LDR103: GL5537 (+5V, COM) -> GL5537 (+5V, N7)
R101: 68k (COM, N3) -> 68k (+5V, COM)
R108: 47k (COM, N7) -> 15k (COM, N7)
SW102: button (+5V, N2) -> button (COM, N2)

* * *

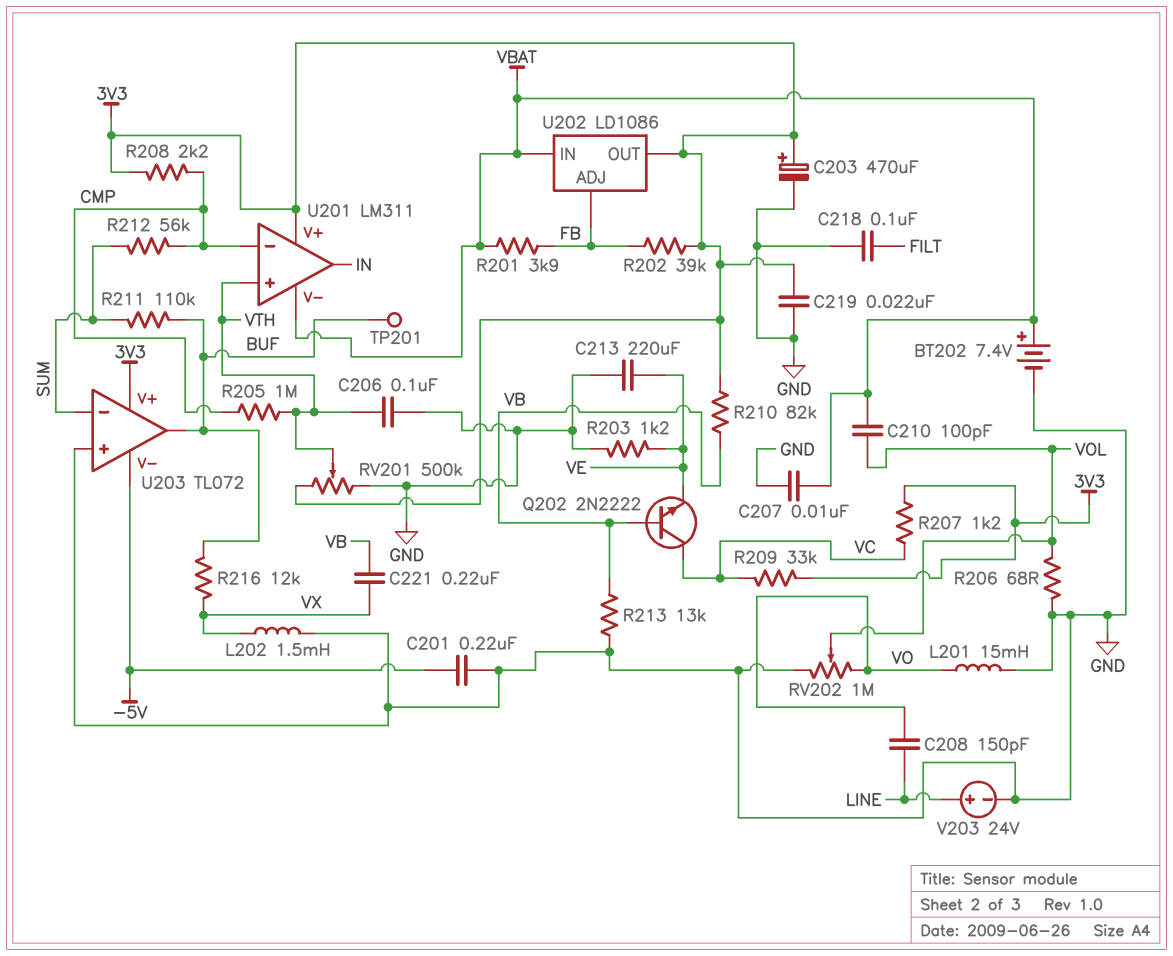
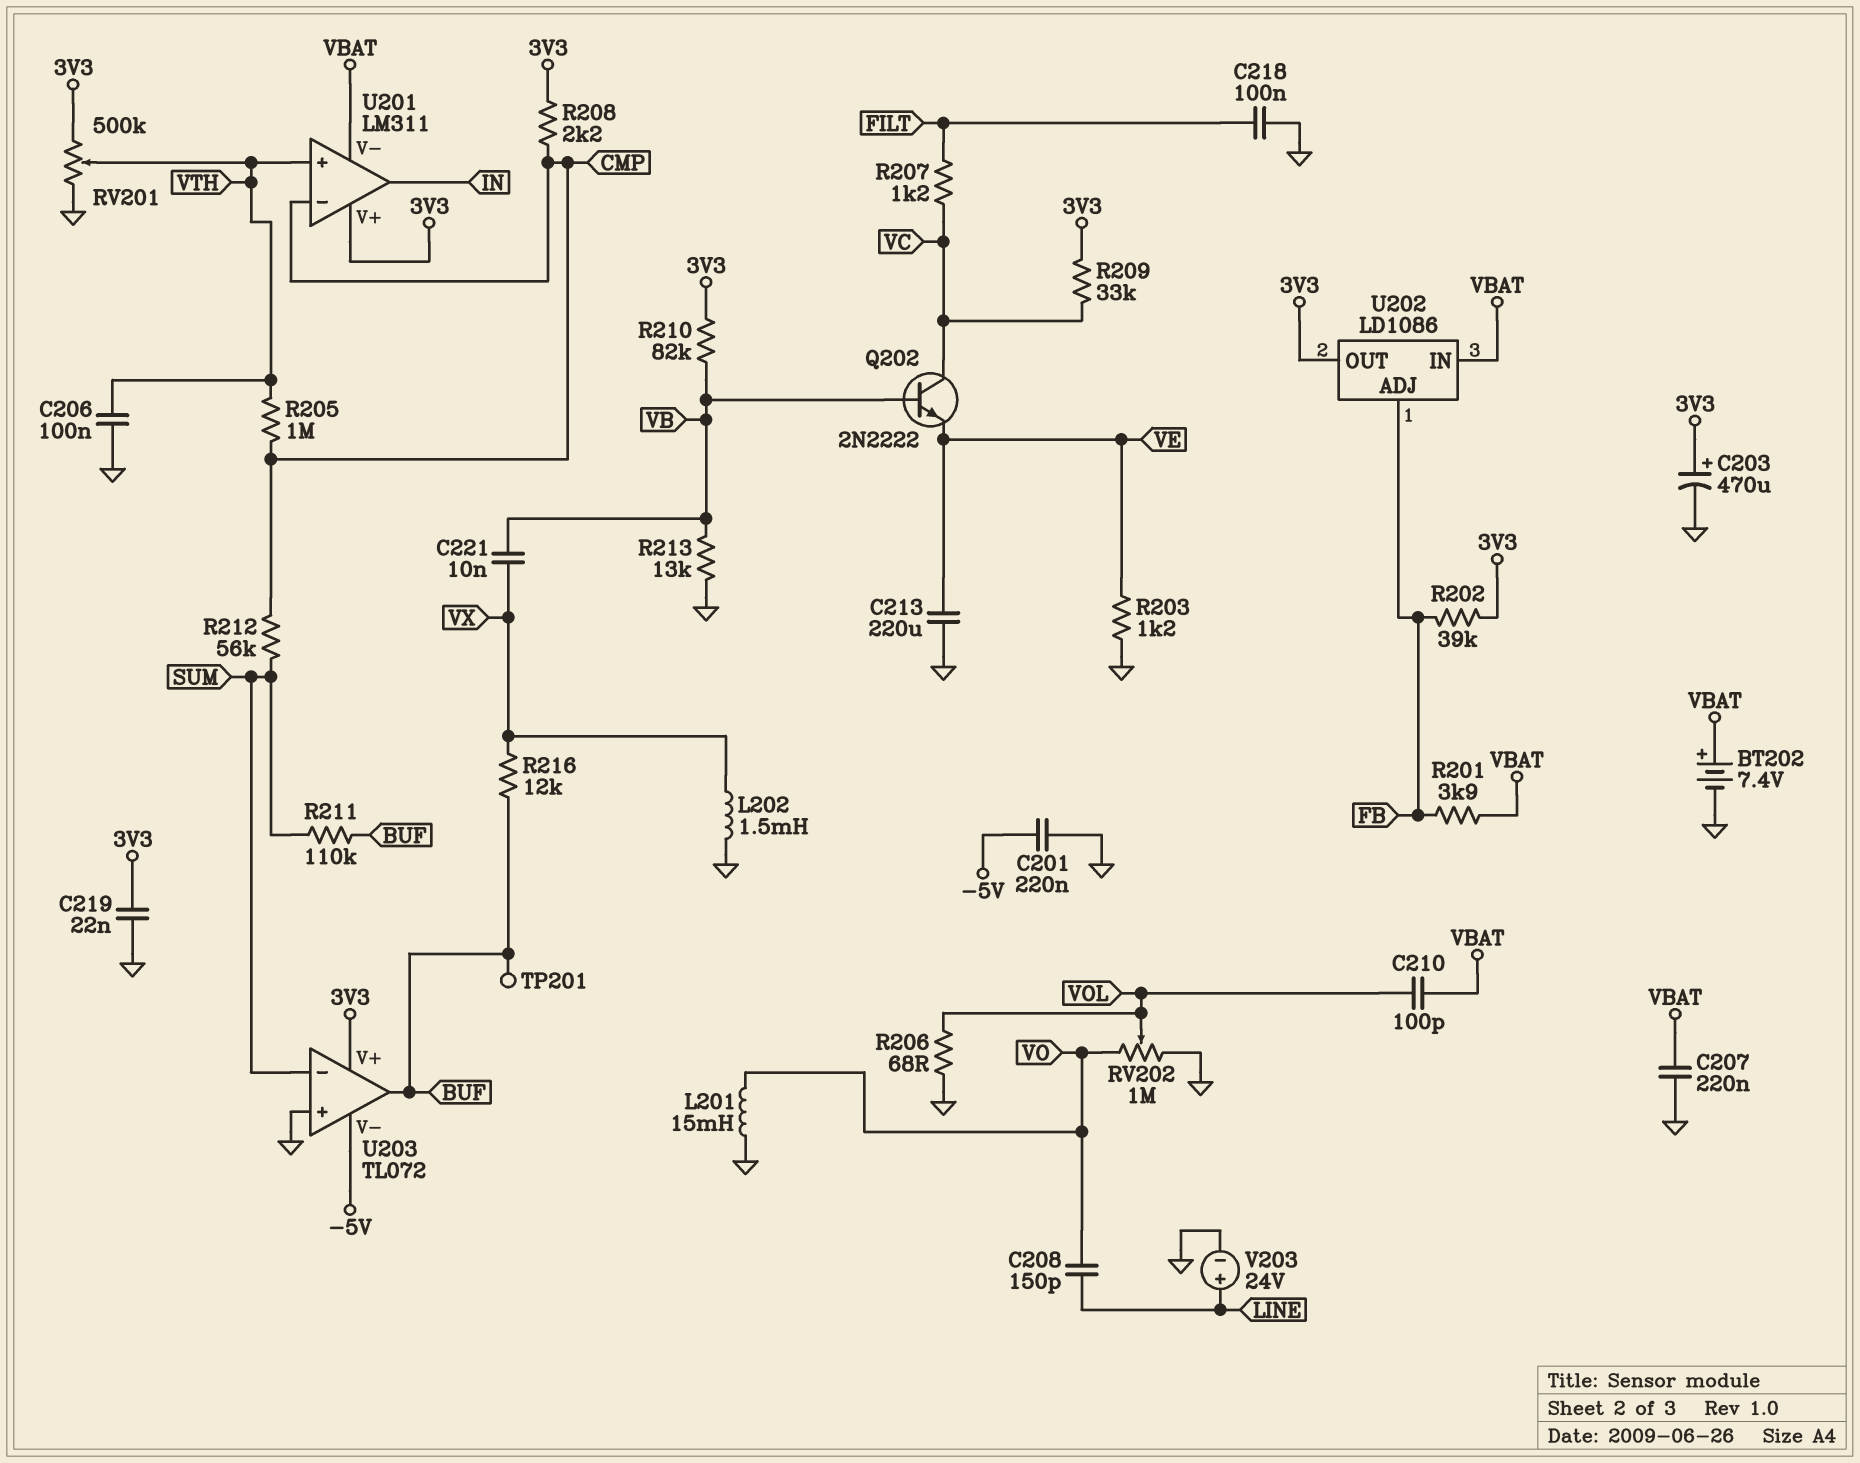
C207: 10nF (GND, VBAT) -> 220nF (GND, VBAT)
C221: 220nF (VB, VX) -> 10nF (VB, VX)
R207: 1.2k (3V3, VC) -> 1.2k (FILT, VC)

### Assigned task
The lines above starting at the one that contains "LDR103: GL5537 (+5V, COM) -> GL5537 (+5V, N7)" and ending at the one that contains "SW102: button (+5V, N2) -> button (COM, N2)" must be transcribed exactly, and no other lines may appear.

### Result of the exercise
LDR103: GL5537 (+5V, COM) -> GL5537 (+5V, N7)
R101: 68k (COM, N3) -> 68k (+5V, COM)
R108: 47k (COM, N7) -> 15k (COM, N7)
SW102: button (+5V, N2) -> button (COM, N2)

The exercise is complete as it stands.